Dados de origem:

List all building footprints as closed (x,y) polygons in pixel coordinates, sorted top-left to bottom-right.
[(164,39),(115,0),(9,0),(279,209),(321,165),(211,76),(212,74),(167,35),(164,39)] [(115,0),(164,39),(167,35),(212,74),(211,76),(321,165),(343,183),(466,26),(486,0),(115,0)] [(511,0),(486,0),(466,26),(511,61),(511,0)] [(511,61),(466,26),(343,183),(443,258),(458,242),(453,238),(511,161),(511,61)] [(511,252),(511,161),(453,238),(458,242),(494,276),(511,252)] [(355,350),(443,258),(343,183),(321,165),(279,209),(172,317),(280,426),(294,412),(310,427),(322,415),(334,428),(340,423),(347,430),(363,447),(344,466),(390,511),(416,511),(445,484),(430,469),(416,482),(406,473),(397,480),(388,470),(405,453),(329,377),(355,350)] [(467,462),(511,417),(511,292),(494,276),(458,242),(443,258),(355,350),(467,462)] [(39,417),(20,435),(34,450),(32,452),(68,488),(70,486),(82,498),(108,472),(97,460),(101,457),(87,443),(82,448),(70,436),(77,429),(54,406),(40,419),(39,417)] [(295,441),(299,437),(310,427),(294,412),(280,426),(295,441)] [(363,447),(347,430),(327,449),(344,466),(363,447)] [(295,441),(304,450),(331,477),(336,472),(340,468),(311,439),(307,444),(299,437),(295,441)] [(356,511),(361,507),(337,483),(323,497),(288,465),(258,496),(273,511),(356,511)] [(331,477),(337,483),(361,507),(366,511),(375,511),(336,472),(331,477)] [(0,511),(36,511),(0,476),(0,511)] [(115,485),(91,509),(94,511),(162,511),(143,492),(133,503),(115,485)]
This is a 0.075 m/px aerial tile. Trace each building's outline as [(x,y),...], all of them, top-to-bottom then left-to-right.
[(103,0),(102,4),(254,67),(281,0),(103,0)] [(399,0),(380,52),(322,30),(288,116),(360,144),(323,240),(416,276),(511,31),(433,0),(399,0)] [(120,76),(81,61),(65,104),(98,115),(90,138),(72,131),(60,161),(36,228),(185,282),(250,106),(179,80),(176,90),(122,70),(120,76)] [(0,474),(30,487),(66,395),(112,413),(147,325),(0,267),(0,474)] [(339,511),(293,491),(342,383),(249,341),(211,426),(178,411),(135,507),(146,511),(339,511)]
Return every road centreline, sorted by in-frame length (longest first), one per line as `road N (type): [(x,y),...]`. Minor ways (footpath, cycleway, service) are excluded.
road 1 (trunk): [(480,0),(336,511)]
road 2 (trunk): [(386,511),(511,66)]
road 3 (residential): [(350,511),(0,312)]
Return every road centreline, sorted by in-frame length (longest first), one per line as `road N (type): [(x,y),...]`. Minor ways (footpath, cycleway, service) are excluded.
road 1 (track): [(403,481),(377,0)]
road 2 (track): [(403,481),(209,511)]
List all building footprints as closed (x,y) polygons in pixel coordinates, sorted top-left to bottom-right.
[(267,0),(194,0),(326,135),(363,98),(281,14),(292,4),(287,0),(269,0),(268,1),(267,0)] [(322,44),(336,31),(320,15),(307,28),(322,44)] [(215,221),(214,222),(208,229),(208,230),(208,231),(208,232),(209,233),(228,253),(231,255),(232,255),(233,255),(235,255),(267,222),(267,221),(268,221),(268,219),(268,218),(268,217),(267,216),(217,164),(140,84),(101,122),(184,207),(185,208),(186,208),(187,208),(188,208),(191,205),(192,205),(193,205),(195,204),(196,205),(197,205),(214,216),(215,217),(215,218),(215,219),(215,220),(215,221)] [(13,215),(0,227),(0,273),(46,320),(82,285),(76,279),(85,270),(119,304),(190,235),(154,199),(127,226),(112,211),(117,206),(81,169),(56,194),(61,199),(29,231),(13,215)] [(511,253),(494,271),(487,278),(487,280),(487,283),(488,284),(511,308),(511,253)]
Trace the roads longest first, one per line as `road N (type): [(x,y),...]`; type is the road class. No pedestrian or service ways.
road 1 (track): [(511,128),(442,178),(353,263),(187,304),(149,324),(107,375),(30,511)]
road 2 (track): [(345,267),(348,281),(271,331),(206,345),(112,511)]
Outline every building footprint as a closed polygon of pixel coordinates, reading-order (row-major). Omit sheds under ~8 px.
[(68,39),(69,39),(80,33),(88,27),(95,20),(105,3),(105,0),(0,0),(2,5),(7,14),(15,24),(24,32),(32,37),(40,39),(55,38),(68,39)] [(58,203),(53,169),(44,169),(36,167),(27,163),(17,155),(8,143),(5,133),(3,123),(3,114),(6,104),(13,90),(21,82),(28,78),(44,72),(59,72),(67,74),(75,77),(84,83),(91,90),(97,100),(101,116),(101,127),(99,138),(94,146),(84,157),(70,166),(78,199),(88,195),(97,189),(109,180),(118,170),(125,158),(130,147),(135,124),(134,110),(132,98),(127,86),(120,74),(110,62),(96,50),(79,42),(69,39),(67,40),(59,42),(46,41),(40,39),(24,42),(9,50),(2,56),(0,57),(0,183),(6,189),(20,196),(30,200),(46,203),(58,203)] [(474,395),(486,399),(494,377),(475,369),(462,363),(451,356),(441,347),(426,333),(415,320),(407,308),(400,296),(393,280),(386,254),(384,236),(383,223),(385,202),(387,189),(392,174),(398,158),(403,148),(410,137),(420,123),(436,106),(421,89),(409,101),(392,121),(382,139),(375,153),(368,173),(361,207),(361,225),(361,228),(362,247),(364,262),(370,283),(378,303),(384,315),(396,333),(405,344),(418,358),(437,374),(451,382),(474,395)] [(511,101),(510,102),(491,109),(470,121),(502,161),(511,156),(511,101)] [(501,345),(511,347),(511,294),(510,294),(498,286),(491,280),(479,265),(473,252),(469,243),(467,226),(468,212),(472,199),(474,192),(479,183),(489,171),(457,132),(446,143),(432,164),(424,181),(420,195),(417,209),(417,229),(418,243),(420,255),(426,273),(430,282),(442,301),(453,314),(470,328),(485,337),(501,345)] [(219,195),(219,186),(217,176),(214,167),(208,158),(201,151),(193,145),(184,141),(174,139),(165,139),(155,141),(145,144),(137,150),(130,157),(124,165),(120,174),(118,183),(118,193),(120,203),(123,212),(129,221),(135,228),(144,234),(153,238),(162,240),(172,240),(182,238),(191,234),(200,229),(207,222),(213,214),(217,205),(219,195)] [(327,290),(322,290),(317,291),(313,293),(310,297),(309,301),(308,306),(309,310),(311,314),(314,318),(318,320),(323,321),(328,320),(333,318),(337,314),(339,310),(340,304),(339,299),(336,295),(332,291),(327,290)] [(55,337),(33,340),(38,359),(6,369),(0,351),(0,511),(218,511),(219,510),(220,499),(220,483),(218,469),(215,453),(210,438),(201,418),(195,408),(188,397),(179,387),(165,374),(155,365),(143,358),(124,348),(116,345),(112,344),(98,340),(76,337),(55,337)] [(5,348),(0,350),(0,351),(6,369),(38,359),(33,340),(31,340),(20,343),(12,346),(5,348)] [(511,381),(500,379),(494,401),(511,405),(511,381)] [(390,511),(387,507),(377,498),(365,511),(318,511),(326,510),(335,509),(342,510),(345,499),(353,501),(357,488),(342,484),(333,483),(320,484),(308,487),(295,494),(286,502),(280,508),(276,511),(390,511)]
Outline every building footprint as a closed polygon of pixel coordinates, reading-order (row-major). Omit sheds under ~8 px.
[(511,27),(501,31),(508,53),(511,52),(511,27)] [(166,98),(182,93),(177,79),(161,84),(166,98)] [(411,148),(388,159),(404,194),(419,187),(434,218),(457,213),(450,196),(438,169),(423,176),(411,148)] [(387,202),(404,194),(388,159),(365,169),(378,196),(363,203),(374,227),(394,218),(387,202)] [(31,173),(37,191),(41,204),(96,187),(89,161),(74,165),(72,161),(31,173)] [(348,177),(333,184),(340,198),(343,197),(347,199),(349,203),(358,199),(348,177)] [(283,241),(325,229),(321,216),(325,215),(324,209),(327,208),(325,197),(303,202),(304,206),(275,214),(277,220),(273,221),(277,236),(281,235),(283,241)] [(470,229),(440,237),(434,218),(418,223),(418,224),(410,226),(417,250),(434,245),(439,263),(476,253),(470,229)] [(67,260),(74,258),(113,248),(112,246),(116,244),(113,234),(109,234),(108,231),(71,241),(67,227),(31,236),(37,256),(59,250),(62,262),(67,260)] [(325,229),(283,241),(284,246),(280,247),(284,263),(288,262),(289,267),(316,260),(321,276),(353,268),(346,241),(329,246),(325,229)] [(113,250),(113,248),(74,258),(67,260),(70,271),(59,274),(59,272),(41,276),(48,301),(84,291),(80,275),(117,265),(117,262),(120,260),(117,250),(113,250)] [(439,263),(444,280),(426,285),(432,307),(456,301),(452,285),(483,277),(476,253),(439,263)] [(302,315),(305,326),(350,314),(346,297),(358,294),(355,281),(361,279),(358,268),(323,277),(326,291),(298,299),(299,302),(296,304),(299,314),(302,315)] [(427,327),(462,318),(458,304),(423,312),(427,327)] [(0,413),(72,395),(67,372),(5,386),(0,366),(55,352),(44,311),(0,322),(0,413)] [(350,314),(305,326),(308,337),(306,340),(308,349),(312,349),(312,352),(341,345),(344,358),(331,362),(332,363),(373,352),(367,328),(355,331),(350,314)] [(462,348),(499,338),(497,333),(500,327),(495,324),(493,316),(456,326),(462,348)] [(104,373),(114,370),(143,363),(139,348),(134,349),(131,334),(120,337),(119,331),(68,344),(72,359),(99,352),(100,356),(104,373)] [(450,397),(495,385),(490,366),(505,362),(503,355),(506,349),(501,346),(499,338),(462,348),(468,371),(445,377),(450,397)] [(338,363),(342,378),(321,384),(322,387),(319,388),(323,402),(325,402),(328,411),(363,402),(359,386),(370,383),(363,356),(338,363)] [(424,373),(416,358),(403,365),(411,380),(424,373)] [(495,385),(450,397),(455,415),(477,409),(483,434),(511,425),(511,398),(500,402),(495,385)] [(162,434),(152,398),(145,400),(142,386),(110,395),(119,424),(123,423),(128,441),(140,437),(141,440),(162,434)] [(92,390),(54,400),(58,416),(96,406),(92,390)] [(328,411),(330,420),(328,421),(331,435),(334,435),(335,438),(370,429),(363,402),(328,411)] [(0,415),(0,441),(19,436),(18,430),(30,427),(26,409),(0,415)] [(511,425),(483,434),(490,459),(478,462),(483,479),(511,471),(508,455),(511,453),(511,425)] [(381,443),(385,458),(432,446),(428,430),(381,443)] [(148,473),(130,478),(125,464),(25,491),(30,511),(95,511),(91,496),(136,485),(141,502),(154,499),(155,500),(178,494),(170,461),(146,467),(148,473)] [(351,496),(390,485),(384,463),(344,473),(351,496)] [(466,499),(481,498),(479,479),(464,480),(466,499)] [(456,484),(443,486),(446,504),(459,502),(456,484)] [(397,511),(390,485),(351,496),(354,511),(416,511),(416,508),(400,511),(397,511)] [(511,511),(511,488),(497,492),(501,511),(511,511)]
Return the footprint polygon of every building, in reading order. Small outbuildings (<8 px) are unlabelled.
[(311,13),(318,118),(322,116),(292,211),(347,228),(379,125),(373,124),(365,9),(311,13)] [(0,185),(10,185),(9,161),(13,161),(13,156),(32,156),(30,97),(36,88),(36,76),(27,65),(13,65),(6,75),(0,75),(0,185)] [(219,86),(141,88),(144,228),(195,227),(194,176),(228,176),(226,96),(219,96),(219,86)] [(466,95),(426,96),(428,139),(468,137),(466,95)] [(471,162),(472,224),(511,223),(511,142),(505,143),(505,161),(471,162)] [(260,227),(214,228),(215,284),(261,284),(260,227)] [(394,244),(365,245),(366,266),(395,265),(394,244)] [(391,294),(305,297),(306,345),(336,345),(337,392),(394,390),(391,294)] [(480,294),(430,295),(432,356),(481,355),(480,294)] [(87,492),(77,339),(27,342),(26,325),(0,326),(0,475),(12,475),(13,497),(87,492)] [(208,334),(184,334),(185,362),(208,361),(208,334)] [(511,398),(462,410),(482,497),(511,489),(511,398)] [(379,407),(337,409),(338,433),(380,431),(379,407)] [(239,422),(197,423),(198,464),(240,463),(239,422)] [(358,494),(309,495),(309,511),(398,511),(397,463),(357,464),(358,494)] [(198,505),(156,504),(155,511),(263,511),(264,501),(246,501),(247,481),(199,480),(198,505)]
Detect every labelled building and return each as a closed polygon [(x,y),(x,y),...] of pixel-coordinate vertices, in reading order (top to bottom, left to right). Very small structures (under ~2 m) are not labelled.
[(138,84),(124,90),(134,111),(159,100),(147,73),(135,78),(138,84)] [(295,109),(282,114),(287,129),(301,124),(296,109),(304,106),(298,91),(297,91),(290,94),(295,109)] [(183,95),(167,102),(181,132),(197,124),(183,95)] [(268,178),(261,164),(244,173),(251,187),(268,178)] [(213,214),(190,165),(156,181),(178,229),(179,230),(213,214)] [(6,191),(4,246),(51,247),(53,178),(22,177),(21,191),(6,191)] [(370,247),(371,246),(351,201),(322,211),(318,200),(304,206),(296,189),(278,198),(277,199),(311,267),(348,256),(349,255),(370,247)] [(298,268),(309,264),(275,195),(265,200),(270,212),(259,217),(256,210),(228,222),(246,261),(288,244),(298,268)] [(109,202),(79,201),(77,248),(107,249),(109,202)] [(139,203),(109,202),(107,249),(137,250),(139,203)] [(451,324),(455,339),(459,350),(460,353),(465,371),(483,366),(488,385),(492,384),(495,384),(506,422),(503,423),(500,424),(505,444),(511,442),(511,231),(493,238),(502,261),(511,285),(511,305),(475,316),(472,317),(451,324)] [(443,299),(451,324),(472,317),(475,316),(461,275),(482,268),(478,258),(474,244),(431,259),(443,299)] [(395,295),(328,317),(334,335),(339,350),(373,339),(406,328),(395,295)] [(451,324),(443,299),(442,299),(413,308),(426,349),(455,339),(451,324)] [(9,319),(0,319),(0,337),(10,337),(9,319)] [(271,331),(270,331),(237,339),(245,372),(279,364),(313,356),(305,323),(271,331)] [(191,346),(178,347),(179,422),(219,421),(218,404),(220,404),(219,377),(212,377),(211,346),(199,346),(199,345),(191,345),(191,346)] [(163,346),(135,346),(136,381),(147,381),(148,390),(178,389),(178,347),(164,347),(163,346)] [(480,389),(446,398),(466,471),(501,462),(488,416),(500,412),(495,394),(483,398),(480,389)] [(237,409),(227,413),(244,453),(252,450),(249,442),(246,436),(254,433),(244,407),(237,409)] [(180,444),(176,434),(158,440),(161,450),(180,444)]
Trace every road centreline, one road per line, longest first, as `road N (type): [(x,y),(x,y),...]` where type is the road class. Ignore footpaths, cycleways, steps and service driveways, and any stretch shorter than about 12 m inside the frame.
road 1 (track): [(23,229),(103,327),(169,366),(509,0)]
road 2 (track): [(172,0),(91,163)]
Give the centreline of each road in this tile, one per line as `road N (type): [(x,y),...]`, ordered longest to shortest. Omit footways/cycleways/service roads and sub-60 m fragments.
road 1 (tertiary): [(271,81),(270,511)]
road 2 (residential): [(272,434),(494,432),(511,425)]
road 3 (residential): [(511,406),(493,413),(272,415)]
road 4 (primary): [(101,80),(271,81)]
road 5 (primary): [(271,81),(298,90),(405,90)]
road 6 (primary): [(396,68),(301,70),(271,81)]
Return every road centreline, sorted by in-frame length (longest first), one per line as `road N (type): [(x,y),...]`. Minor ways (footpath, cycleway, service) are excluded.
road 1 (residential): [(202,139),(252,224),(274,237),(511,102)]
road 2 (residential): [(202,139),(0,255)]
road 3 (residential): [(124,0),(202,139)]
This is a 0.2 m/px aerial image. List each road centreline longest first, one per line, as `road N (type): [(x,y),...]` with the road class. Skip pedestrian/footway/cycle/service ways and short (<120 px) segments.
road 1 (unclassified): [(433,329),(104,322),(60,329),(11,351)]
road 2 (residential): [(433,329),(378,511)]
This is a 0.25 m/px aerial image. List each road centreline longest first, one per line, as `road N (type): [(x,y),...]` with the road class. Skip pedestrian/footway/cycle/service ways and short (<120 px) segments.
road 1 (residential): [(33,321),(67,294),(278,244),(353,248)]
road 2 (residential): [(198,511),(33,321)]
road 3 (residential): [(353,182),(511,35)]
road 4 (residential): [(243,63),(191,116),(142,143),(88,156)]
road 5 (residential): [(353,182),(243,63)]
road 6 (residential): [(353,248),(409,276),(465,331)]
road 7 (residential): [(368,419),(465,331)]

▸ **Objetivo da tarefa**: Diga quantas linhas da listagem acima têm a palavra "with". Responda só com o número.

▸ **Resposta da tarefa**: 2